The word "cyan" marks the lines to report; pull each of them from the listing.

─── AVAILABLE DATA ───

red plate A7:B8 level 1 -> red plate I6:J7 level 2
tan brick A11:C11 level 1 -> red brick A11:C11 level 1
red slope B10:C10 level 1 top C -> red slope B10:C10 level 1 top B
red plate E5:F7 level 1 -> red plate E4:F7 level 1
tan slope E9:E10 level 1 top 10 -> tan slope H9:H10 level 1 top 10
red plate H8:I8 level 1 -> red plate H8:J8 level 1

───
─── AVAILABLE DATA ───

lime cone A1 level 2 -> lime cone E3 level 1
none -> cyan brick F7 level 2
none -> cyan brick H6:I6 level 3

───
─── AVAILABLE DATA ───

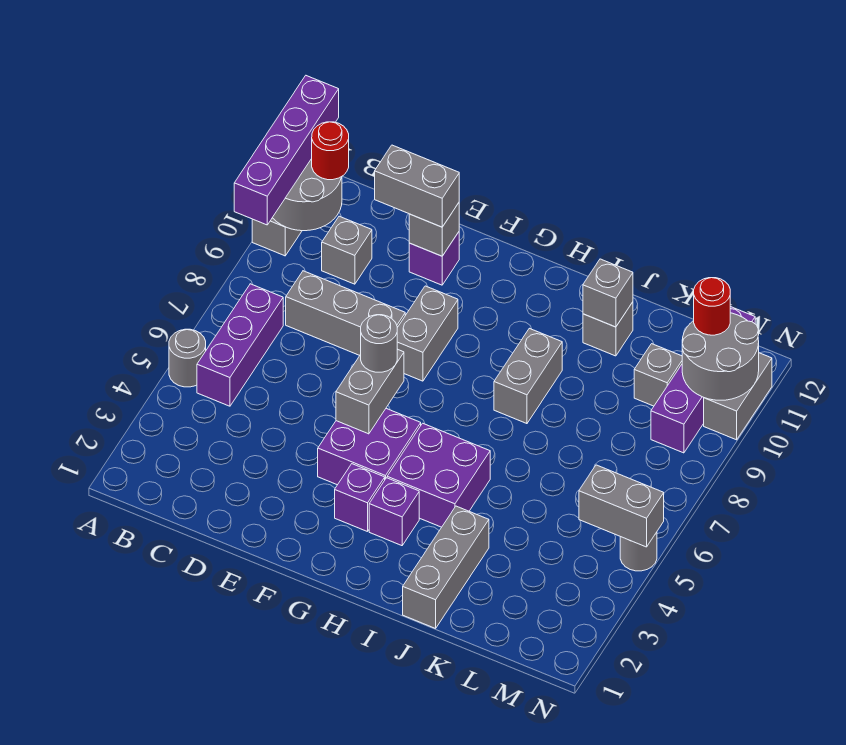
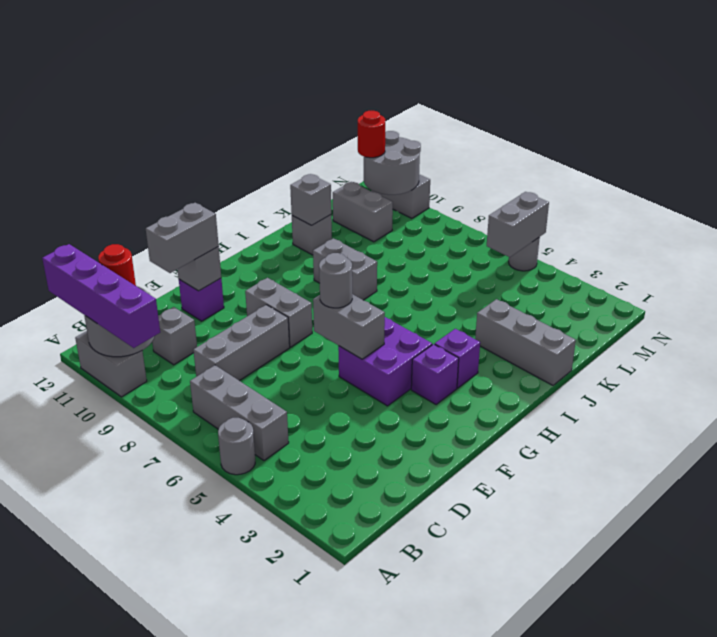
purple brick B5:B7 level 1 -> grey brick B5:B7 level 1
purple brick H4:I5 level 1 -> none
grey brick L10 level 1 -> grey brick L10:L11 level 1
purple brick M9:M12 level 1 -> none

───

**ANSWER TO THE EXERCISE**
none -> cyan brick F7 level 2
none -> cyan brick H6:I6 level 3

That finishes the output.